__Exercise brief__:
Set down the data below word for word, and leave the images aside.

__Input data__:
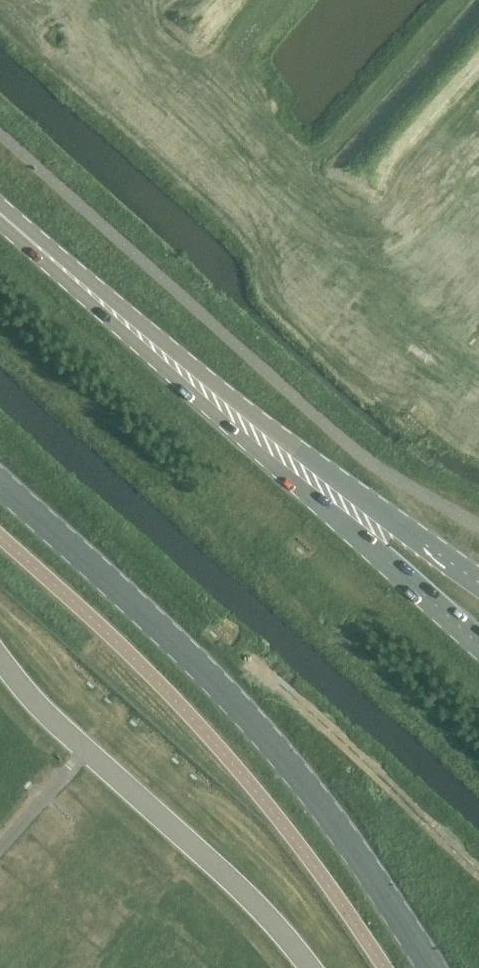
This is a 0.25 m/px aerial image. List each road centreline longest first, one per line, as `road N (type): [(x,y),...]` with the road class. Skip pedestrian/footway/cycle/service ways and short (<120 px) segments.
road 1 (tertiary): [(434,967),(297,777),(218,688),(0,484)]
road 2 (secondary): [(55,262),(67,284),(478,643)]
road 3 (secondary): [(478,583),(55,262)]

__Task result__:
This is a 0.25 m/px aerial image. List each road centreline longest first, one per line, as `road N (type): [(x,y),...]` with the road class. Skip pedestrian/footway/cycle/service ways and short (<120 px) segments.
road 1 (tertiary): [(434,967),(297,777),(218,688),(0,484)]
road 2 (secondary): [(55,262),(67,284),(478,643)]
road 3 (secondary): [(478,583),(55,262)]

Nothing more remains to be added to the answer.